**What to do**
Nothing but the records, copied exactly and stripped of pictures, should be in the answer.

**Material supplied**
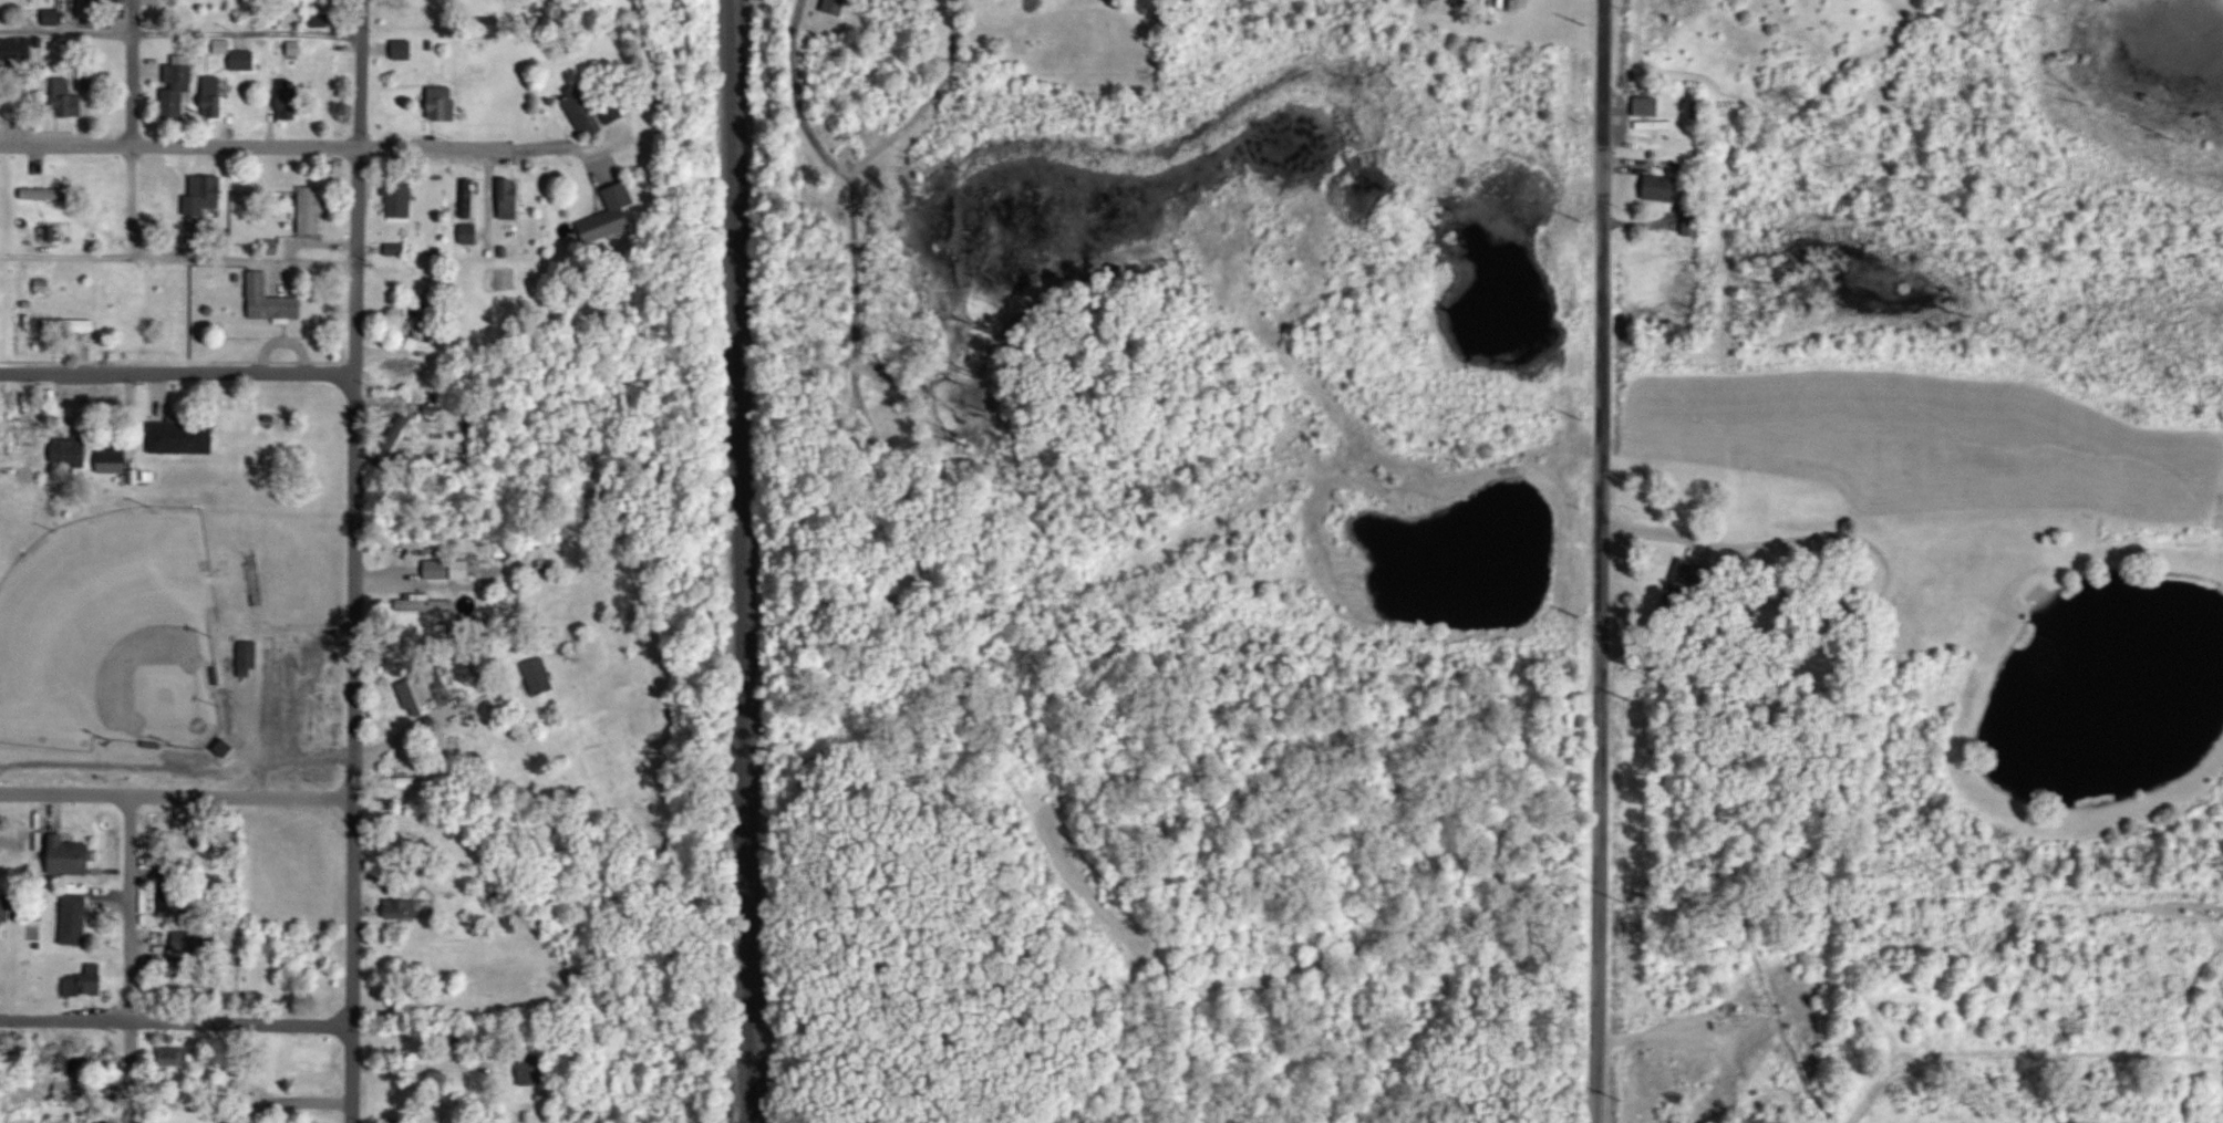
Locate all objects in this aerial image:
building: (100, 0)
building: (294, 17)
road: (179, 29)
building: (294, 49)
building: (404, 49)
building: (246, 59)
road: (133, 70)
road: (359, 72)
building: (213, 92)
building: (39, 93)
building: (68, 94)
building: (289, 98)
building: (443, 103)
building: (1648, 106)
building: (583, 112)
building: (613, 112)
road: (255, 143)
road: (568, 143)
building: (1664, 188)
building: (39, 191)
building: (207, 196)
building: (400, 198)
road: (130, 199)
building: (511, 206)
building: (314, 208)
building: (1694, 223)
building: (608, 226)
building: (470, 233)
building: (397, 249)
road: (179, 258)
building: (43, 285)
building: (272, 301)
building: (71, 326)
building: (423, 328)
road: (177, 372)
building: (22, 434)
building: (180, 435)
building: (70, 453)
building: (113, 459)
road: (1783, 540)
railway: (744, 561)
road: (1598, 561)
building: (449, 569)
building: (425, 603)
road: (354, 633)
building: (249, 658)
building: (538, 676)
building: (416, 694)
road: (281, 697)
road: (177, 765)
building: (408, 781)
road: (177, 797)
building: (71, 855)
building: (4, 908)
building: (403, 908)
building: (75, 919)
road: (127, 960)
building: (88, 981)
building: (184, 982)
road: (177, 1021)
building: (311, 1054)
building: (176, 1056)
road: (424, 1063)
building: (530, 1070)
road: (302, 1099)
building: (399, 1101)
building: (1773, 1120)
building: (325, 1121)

**Solution**
Locate all objects in this aerial image:
building: (100, 0)
building: (294, 17)
road: (179, 29)
building: (294, 49)
building: (404, 49)
building: (246, 59)
road: (133, 70)
road: (359, 72)
building: (213, 92)
building: (39, 93)
building: (68, 94)
building: (289, 98)
building: (443, 103)
building: (1648, 106)
building: (583, 112)
building: (613, 112)
road: (255, 143)
road: (568, 143)
building: (1664, 188)
building: (39, 191)
building: (207, 196)
building: (400, 198)
road: (130, 199)
building: (511, 206)
building: (314, 208)
building: (1694, 223)
building: (608, 226)
building: (470, 233)
building: (397, 249)
road: (179, 258)
building: (43, 285)
building: (272, 301)
building: (71, 326)
building: (423, 328)
road: (177, 372)
building: (22, 434)
building: (180, 435)
building: (70, 453)
building: (113, 459)
road: (1783, 540)
railway: (744, 561)
road: (1598, 561)
building: (449, 569)
building: (425, 603)
road: (354, 633)
building: (249, 658)
building: (538, 676)
building: (416, 694)
road: (281, 697)
road: (177, 765)
building: (408, 781)
road: (177, 797)
building: (71, 855)
building: (4, 908)
building: (403, 908)
building: (75, 919)
road: (127, 960)
building: (88, 981)
building: (184, 982)
road: (177, 1021)
building: (311, 1054)
building: (176, 1056)
road: (424, 1063)
building: (530, 1070)
road: (302, 1099)
building: (399, 1101)
building: (1773, 1120)
building: (325, 1121)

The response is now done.